*** PROVIDED RECORDS

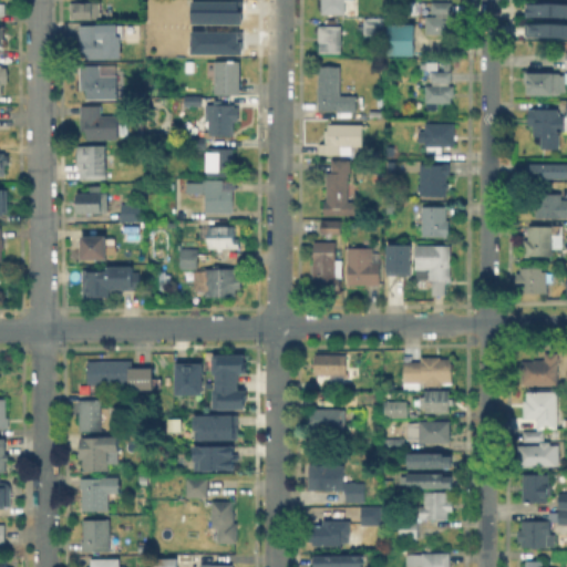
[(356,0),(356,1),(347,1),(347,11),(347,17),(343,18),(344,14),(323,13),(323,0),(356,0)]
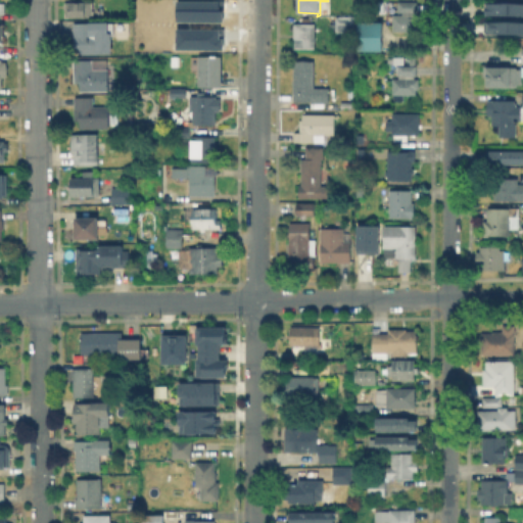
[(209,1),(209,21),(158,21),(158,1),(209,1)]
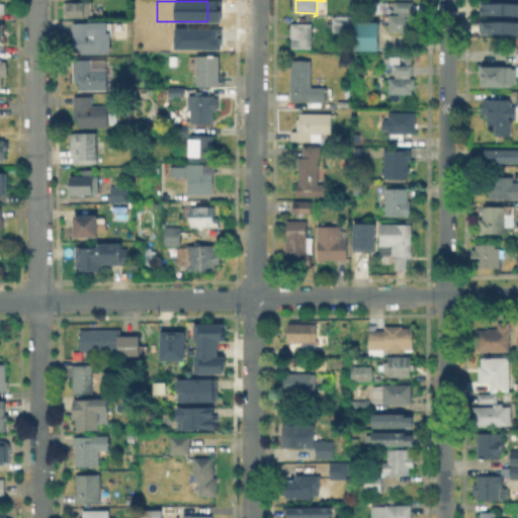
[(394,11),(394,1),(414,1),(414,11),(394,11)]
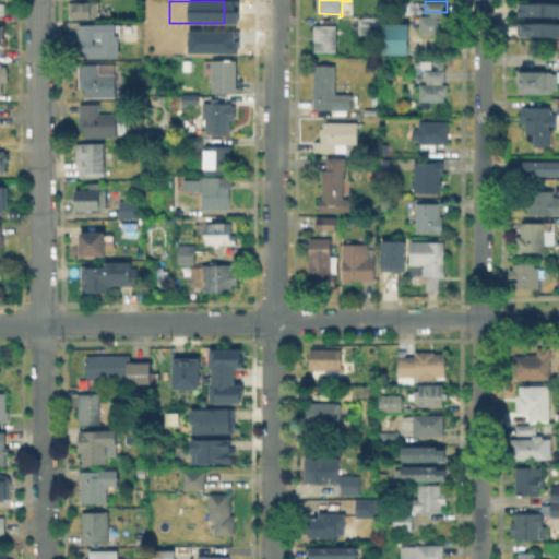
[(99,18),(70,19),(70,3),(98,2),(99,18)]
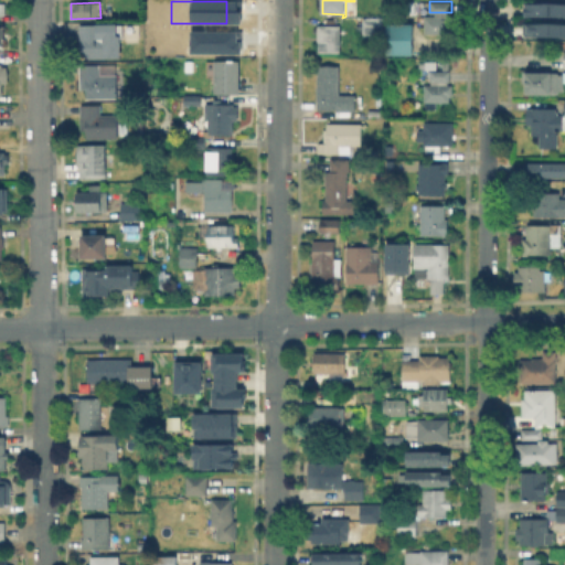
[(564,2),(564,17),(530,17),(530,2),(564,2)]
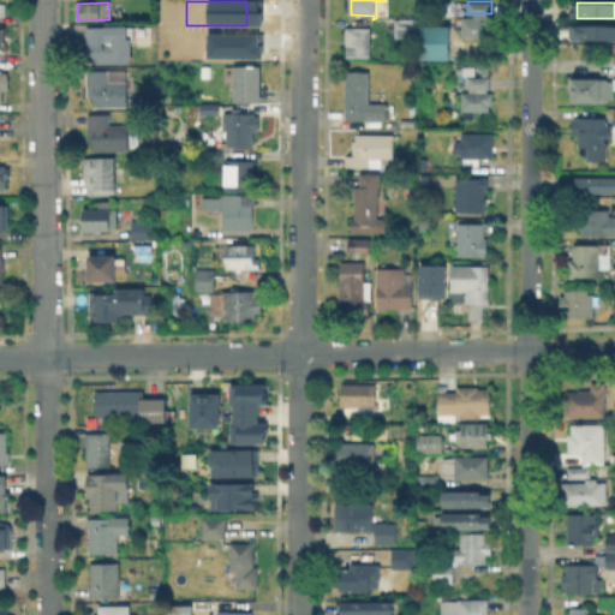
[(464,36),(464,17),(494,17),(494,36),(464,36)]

******
*** PROVIDED RECORDS

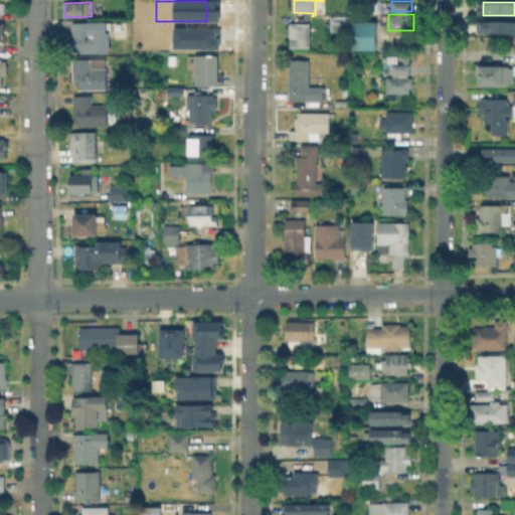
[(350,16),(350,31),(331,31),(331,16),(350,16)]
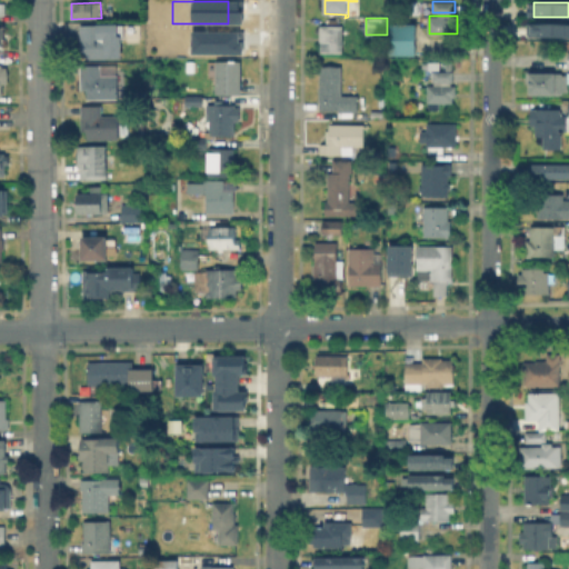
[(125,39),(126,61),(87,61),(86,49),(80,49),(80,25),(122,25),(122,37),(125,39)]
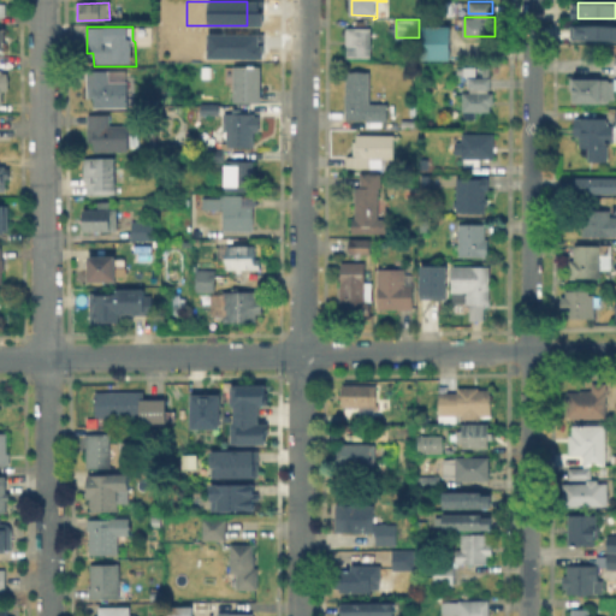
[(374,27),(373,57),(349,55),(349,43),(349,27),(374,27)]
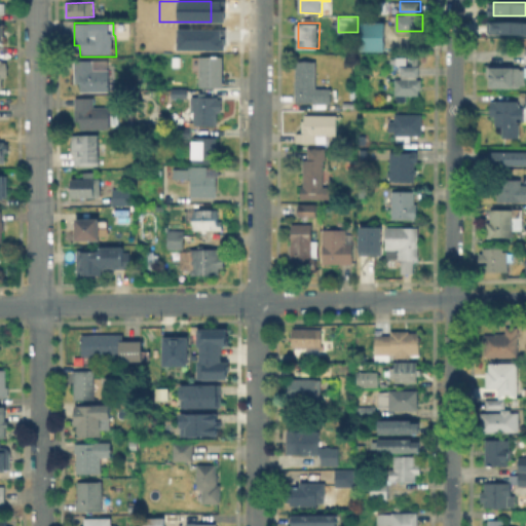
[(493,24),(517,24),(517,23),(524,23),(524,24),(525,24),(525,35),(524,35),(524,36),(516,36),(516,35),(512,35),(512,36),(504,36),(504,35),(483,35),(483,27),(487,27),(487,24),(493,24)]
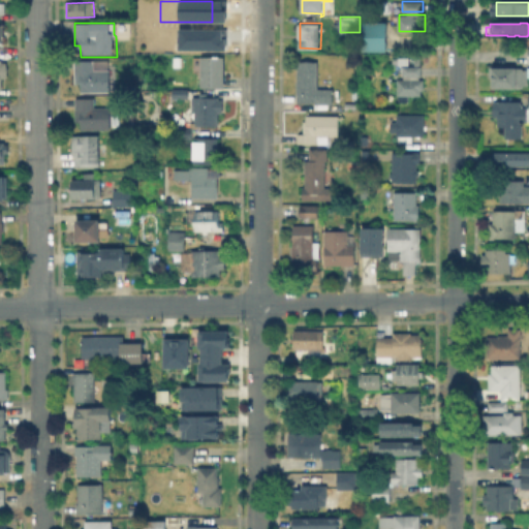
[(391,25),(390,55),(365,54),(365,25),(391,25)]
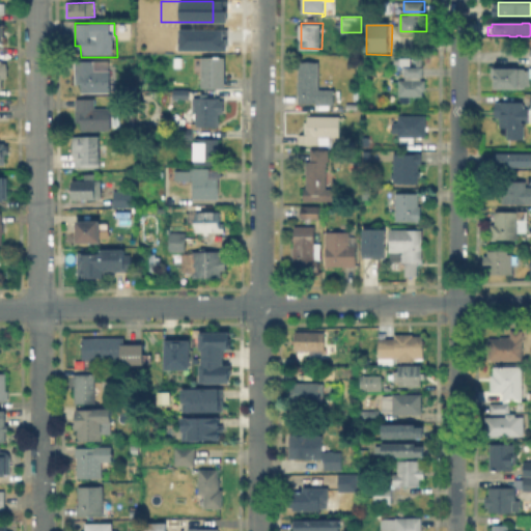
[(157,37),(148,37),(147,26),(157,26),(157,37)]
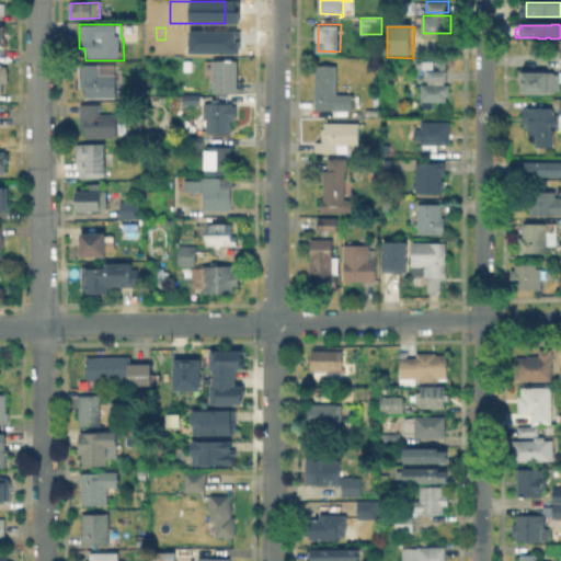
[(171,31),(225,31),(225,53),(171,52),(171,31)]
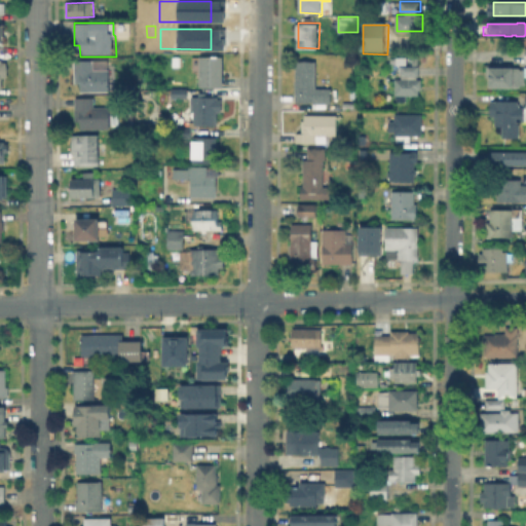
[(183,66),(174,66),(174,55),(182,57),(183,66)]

******

Write back the stretch of lines above that begins with the line holding "[(394,11),(394,1),(414,1),(414,11),(394,11)]" and ends with the line holding "[(464,36),(464,17),(494,17),(494,36),(464,36)]", both included, exactly as written. Pictures stay out.

[(394,11),(394,1),(414,1),(414,11),(394,11)]
[(99,18),(70,19),(70,3),(98,2),(99,18)]
[(564,2),(564,17),(530,17),(530,2),(564,2)]
[(464,36),(464,17),(494,17),(494,36),(464,36)]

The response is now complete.